Retype the data below exactly, skipping pictures.
[[ Dataset open ]]
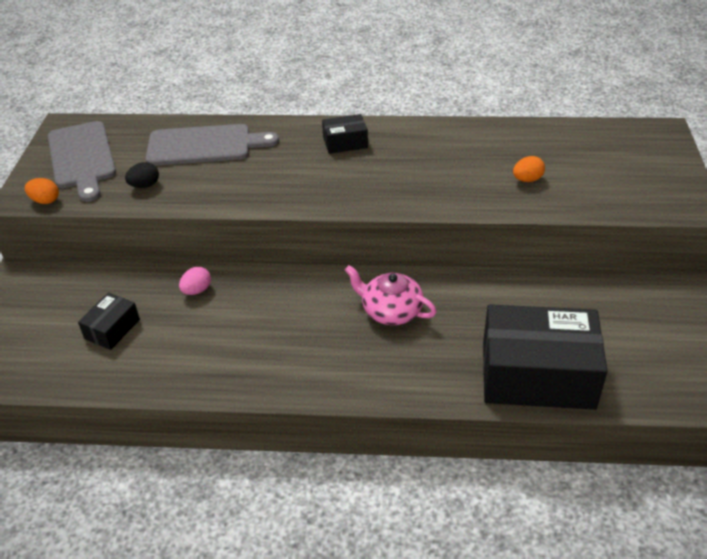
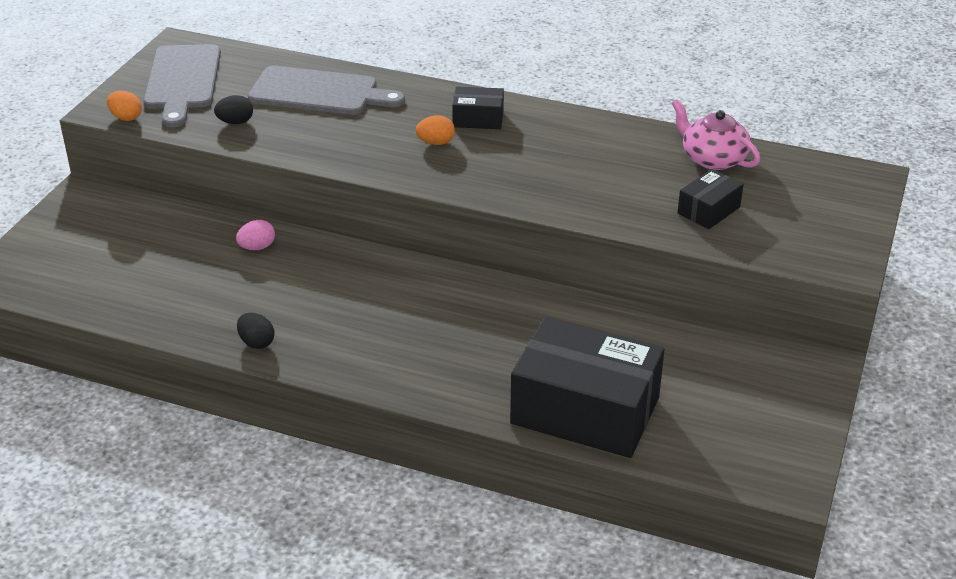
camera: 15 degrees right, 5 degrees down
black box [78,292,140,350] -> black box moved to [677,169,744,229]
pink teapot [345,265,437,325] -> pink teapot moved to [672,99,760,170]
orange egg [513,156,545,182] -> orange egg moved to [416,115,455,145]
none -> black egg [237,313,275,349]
[[ Dataset closed ]]
> Problem solution:
camera: 15 degrees right, 5 degrees down
black box [78,292,140,350] -> black box moved to [677,169,744,229]
pink teapot [345,265,437,325] -> pink teapot moved to [672,99,760,170]
orange egg [513,156,545,182] -> orange egg moved to [416,115,455,145]
none -> black egg [237,313,275,349]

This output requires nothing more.